# Work item:
Print the listing below only from the line that has "cyan cross: (171, 393) -> (61, 202), moved" through the line that has "blue square: (73, 145)", exactly, and drop any picture.

# Input material:

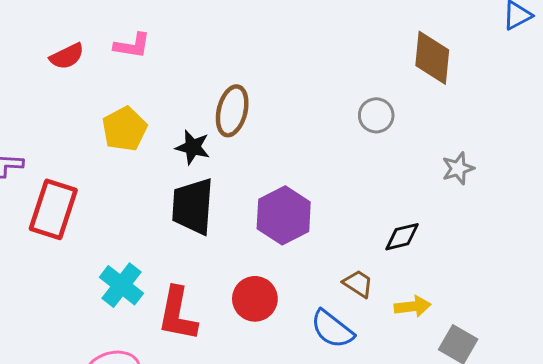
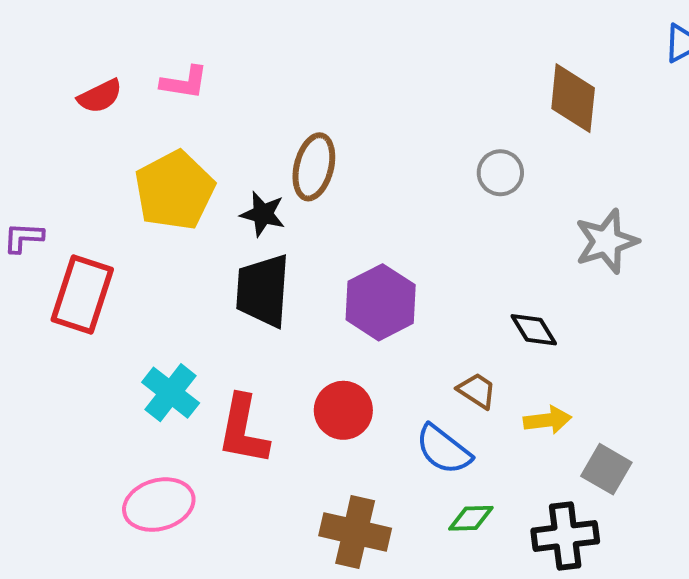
yellow pentagon: (124, 129) -> (174, 190), size x1.4
gray star: (458, 168) -> (606, 241), size x1.5
black diamond: (402, 237) -> (534, 330), turned 72

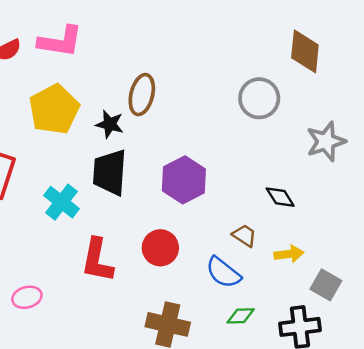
pink L-shape: (184, 82) -> (60, 41), size x1.5
gray circle: (500, 173) -> (259, 98), size x1.4
cyan cross: (171, 393) -> (61, 202), moved
pink ellipse: (159, 505) -> (27, 297), moved, size x0.7

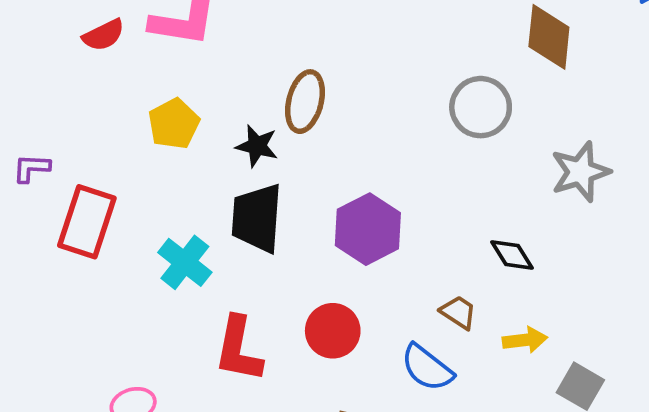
yellow pentagon: (54, 109) -> (174, 124), size x0.7

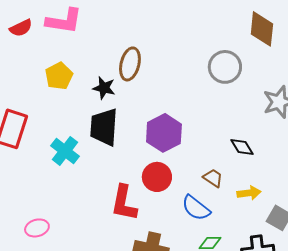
red circle: (333, 331) -> (157, 177), moved
red L-shape: (238, 349) -> (124, 203), moved

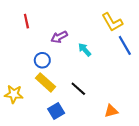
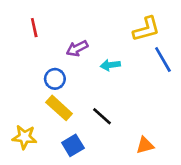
yellow L-shape: (112, 22) -> (146, 29), turned -75
cyan arrow: (85, 50) -> (110, 65), turned -56
yellow star: (14, 94) -> (24, 137), moved

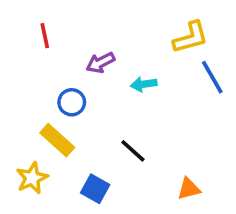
yellow rectangle: (59, 108) -> (57, 140), moved
yellow star: (24, 137) -> (32, 178), turned -30
blue square: (73, 145) -> (95, 189), turned -30

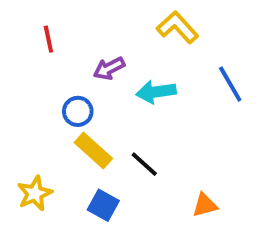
yellow L-shape: (191, 37) -> (177, 27), moved, turned -117
cyan arrow: (144, 84) -> (156, 92), size x1.4
yellow rectangle: (57, 140) -> (93, 150), moved

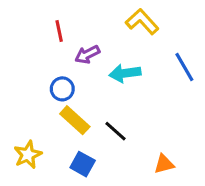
red line: (48, 39) -> (59, 31), moved

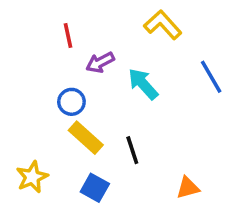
cyan arrow: (125, 73) -> (143, 84), turned 56
black line: (115, 131) -> (132, 150), turned 30

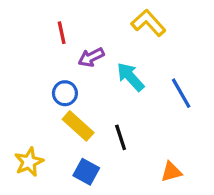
blue line: (211, 77) -> (181, 93), moved

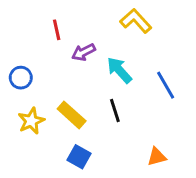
blue circle: (65, 93) -> (21, 78), moved
black line: (121, 137) -> (115, 110), moved
yellow star: (29, 162) -> (31, 121), moved

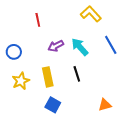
purple arrow: (84, 52) -> (56, 46), moved
blue line: (166, 85) -> (111, 45), moved
yellow rectangle: (72, 115) -> (48, 77), turned 36

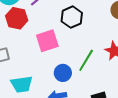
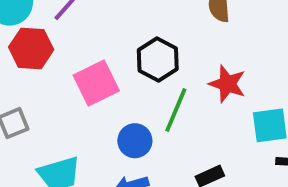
black hexagon: (72, 17) -> (158, 60), moved

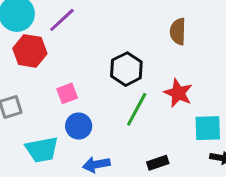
pink square: (96, 83) -> (67, 93), moved, size x0.6
blue circle: (135, 141) -> (79, 126), moved

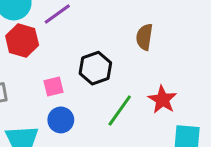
brown semicircle: (178, 32) -> (144, 37), moved
black hexagon: (126, 69) -> (95, 68), moved

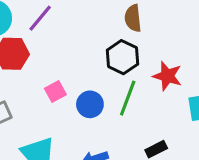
black hexagon: (95, 68) -> (122, 57), moved
blue circle: (61, 120) -> (90, 104), moved

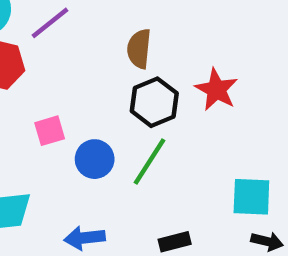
brown semicircle: (133, 18) -> (139, 49), moved
red star: (167, 76) -> (216, 90), moved

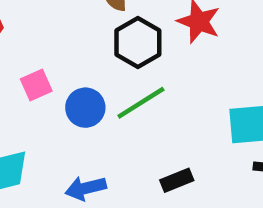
green line: (150, 161) -> (141, 103), turned 33

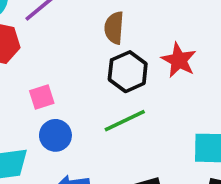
blue circle: (85, 108) -> (55, 135), moved

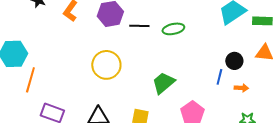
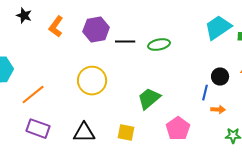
orange line: (30, 80) -> (33, 95), moved, turned 35
orange arrow: (241, 88) -> (218, 110), moved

# Answer box:
cyan cross: (171, 393) -> (61, 202), moved
pink ellipse: (159, 505) -> (27, 297), moved, size x0.7

yellow pentagon: (54, 109) -> (174, 124), size x0.7

red circle: (333, 331) -> (157, 177), moved
red L-shape: (238, 349) -> (124, 203), moved

yellow L-shape: (112, 22) -> (146, 29), turned -75
cyan arrow: (85, 50) -> (110, 65), turned -56
yellow star: (14, 94) -> (24, 137), moved

yellow rectangle: (59, 108) -> (57, 140), moved
yellow star: (24, 137) -> (32, 178), turned -30
blue square: (73, 145) -> (95, 189), turned -30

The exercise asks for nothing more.